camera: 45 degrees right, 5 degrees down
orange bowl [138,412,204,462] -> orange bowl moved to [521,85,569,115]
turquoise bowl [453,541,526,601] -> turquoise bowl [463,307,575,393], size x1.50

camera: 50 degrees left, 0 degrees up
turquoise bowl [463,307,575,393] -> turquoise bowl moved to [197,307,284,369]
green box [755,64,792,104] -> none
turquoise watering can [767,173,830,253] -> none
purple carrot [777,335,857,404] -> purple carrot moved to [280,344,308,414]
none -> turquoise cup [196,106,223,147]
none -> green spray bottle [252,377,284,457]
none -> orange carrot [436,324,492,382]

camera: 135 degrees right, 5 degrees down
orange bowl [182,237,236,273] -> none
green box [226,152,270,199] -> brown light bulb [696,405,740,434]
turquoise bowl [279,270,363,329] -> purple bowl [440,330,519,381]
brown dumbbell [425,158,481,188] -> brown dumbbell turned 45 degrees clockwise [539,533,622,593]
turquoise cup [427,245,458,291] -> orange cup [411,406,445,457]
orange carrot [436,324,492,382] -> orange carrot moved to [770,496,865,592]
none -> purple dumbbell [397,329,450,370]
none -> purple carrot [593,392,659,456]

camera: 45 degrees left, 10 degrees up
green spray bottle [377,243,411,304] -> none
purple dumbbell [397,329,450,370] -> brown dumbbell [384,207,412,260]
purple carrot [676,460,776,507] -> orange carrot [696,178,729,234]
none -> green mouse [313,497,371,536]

○ ○ ○ ○ ○ ○ ○

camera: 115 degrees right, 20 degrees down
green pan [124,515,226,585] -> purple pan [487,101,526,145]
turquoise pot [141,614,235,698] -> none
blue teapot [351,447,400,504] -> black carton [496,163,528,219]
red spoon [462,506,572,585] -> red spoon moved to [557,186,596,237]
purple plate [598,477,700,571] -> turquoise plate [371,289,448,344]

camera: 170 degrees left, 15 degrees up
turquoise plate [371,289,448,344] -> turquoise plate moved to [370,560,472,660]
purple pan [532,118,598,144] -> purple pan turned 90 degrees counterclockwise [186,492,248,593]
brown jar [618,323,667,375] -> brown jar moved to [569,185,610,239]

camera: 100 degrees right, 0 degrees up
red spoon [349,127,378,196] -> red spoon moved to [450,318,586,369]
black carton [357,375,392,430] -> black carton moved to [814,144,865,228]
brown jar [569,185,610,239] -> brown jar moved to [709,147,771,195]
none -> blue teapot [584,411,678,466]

○ ○ ○ ○ ○ ○ ○

**What you have to do**
Where a line above contains the word "carrot", copy that line.

**Task result**
purple carrot [777,335,857,404] -> purple carrot moved to [280,344,308,414]
none -> orange carrot [436,324,492,382]
orange carrot [436,324,492,382] -> orange carrot moved to [770,496,865,592]
none -> purple carrot [593,392,659,456]
purple carrot [676,460,776,507] -> orange carrot [696,178,729,234]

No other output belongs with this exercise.